Please write the listing below out again exactly, leaving every picture behind.
(Beginning of RECORDS FOR THE TASK)
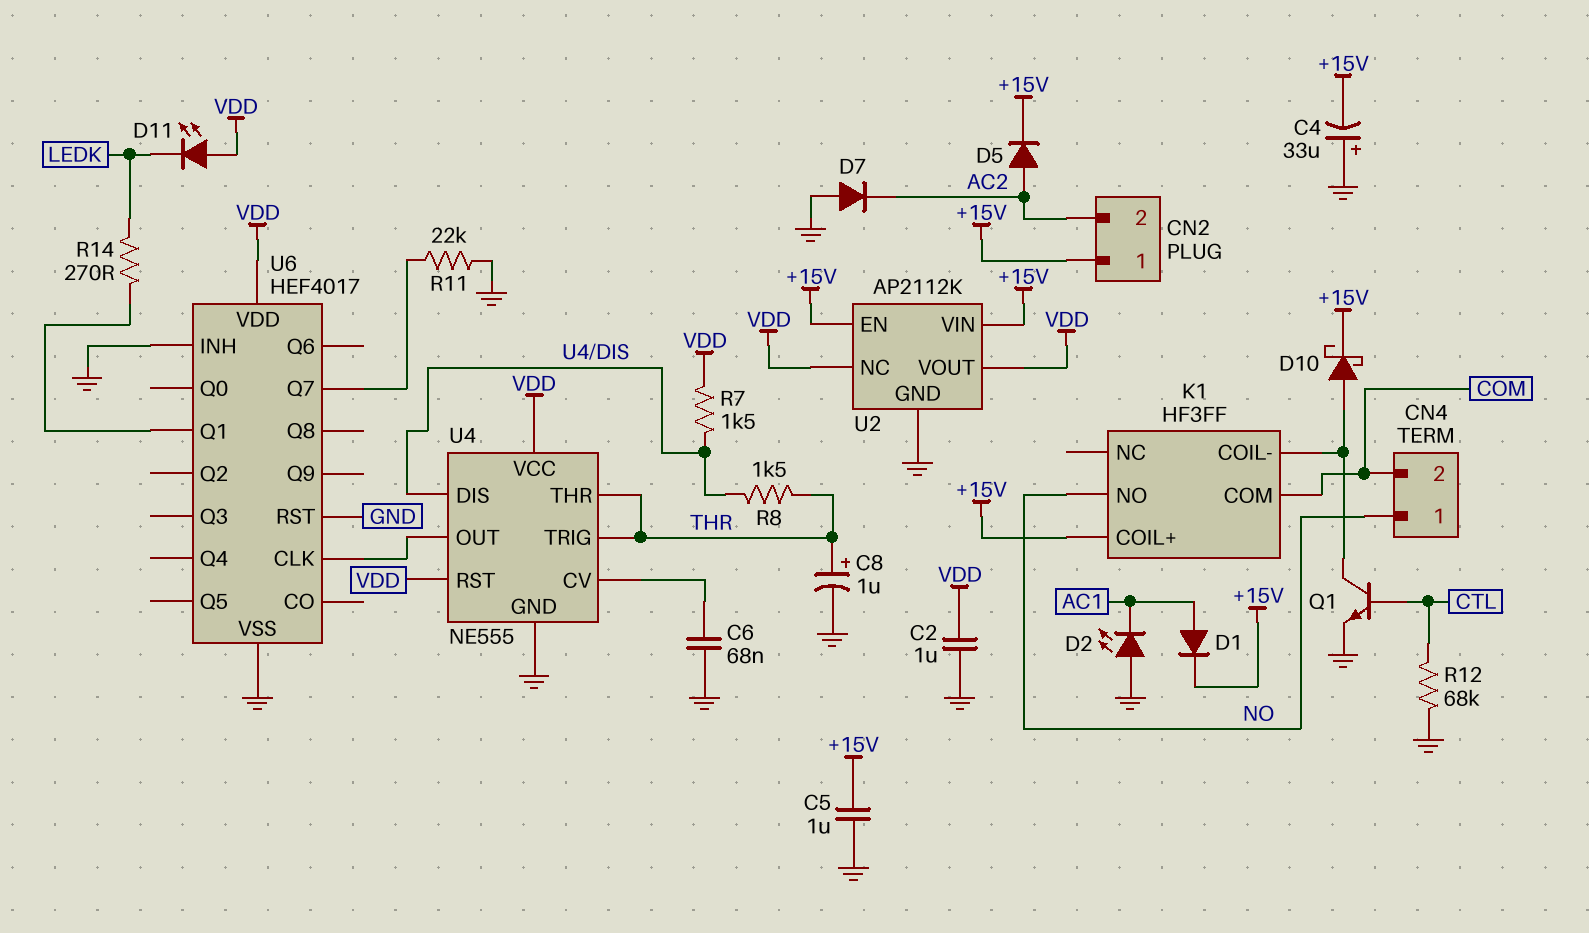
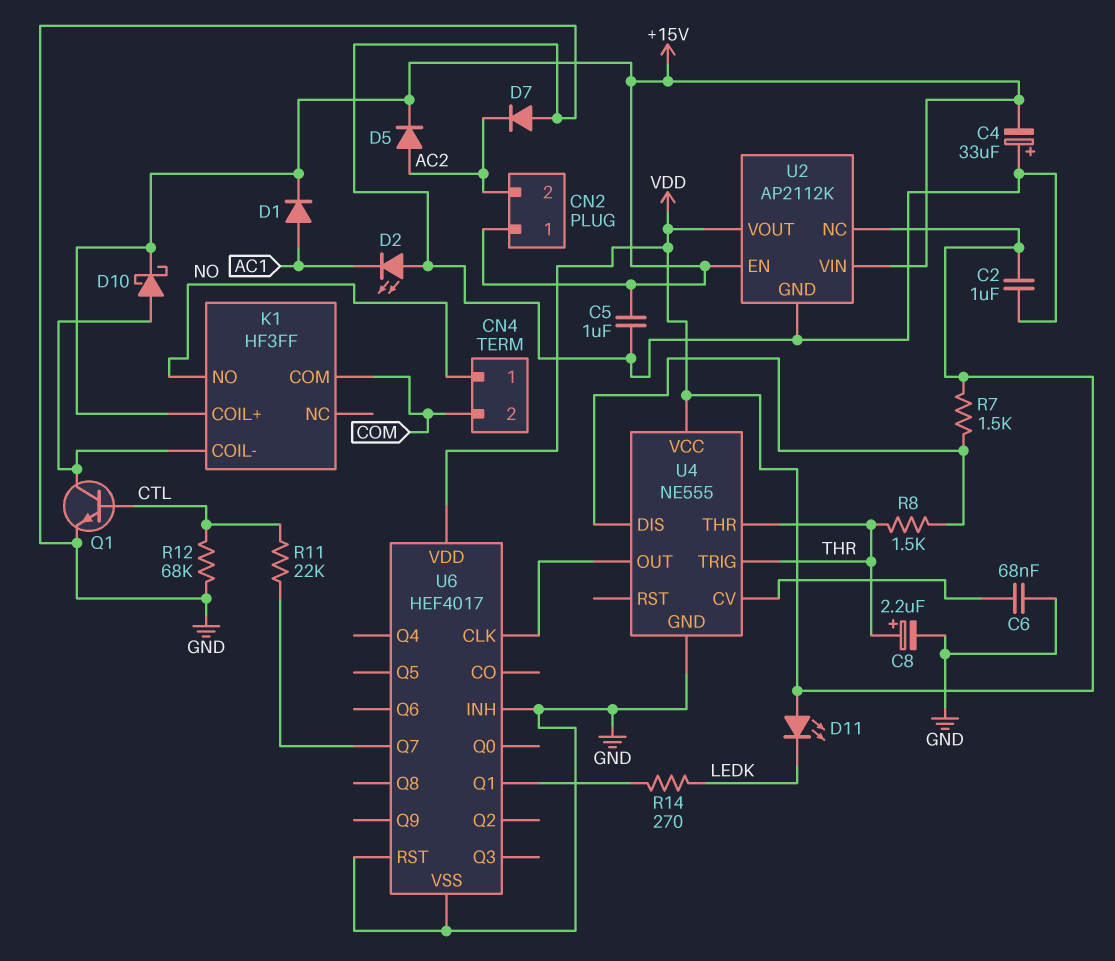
C8: 1uF (plus THR, minus GND) -> 2.2uF (plus THR, minus GND)
R11: 22k (GND, U6/Q7) -> 22k (CTL, U6/Q7)
U4 pin RST: VDD -> none

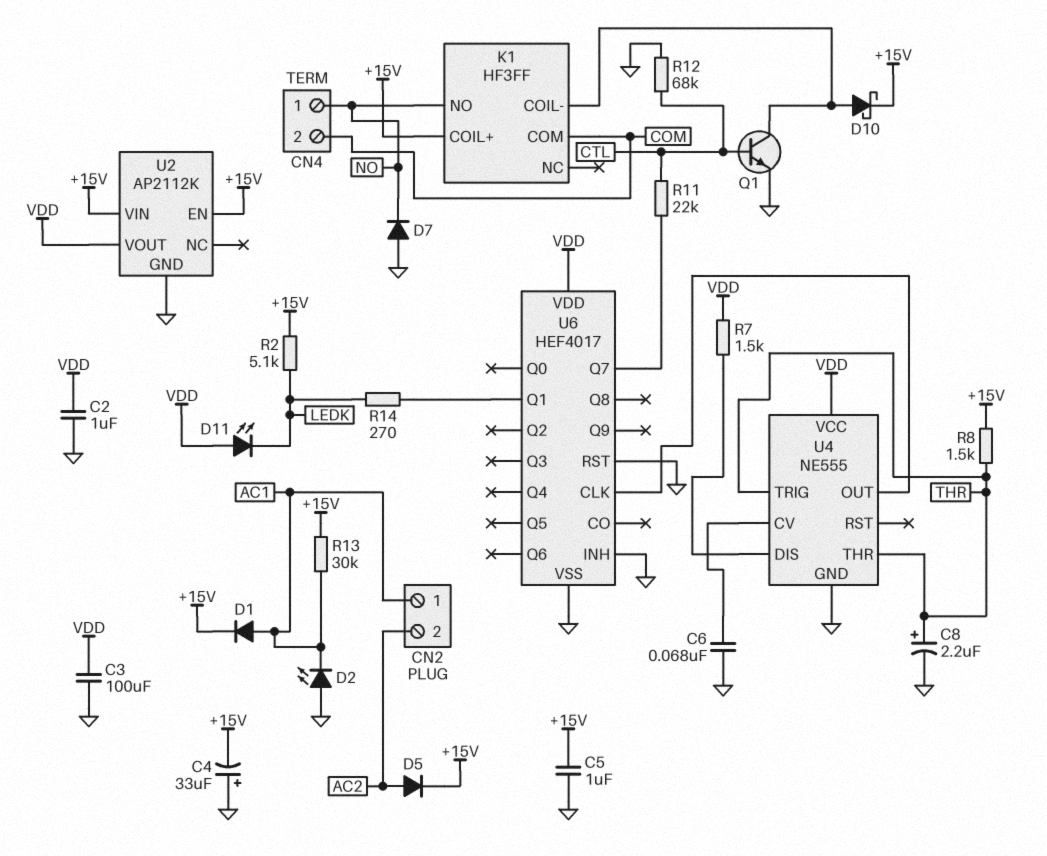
C3: none -> 100uF (GND, VDD)
CN2 pin 1: +15V -> AC1
D7: diode (A GND, K AC2) -> diode (A GND, K NO)
R2: none -> 5.1k (+15V, LEDK)
R8: 1.5k (THR, U4/DIS) -> 1.5k (+15V, THR)
R13: none -> 30k (+15V, AC1)
U2 pin NC: VDD -> none

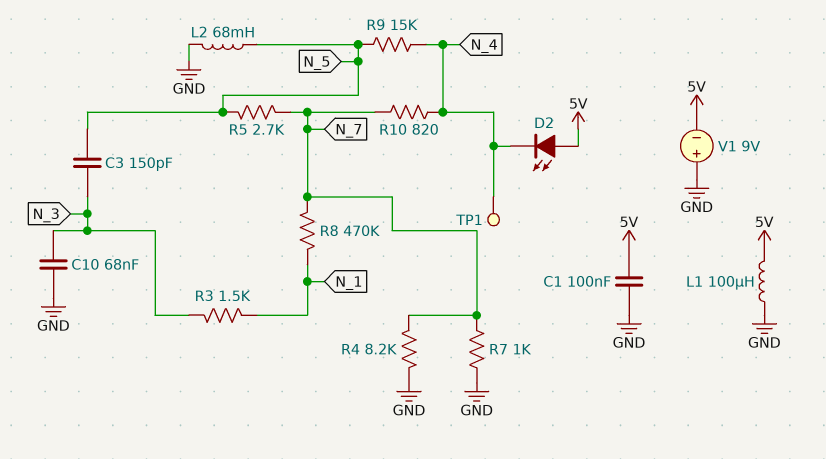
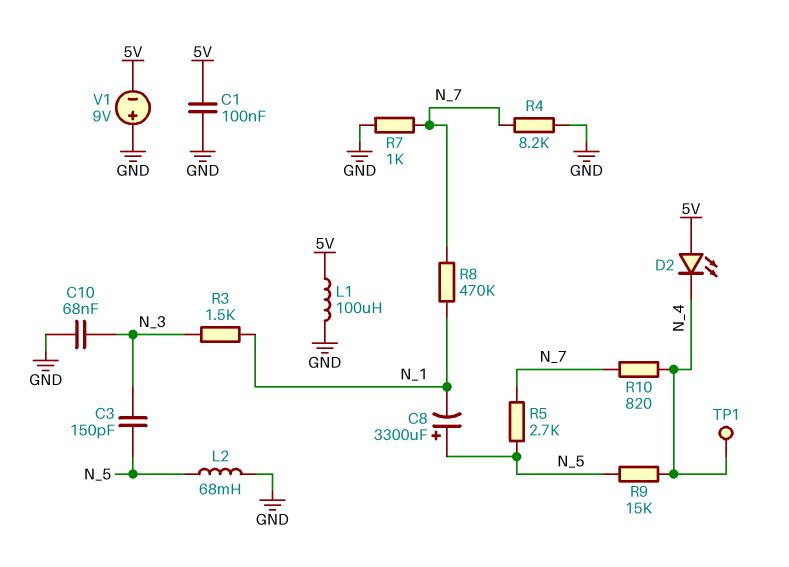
C8: none -> 3300uF (plus N_5, minus N_1)

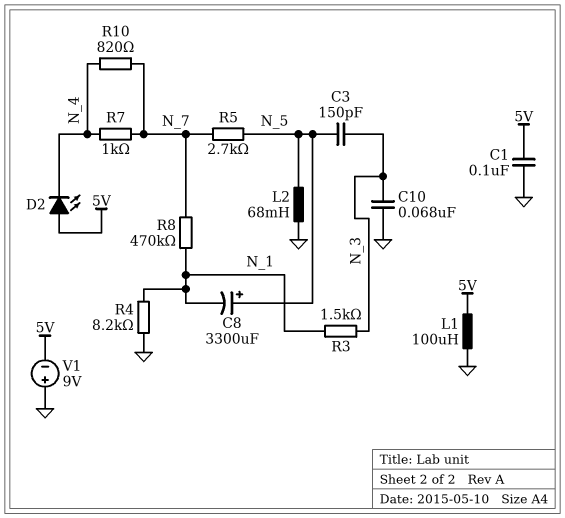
R4: 8.2k (GND, N_7) -> 8.2k (GND, N_1)
R7: 1k (GND, N_7) -> 1k (N_4, N_7)
R9: 15k (N_4, N_5) -> none
TP1: test point (N_4) -> none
(End of RECORDS FOR THE TASK)
REPLY —
C8: 1uF (plus THR, minus GND) -> 2.2uF (plus THR, minus GND)
R11: 22k (GND, U6/Q7) -> 22k (CTL, U6/Q7)
U4 pin RST: VDD -> none

C3: none -> 100uF (GND, VDD)
CN2 pin 1: +15V -> AC1
D7: diode (A GND, K AC2) -> diode (A GND, K NO)
R2: none -> 5.1k (+15V, LEDK)
R8: 1.5k (THR, U4/DIS) -> 1.5k (+15V, THR)
R13: none -> 30k (+15V, AC1)
U2 pin NC: VDD -> none

C8: none -> 3300uF (plus N_5, minus N_1)

R4: 8.2k (GND, N_7) -> 8.2k (GND, N_1)
R7: 1k (GND, N_7) -> 1k (N_4, N_7)
R9: 15k (N_4, N_5) -> none
TP1: test point (N_4) -> none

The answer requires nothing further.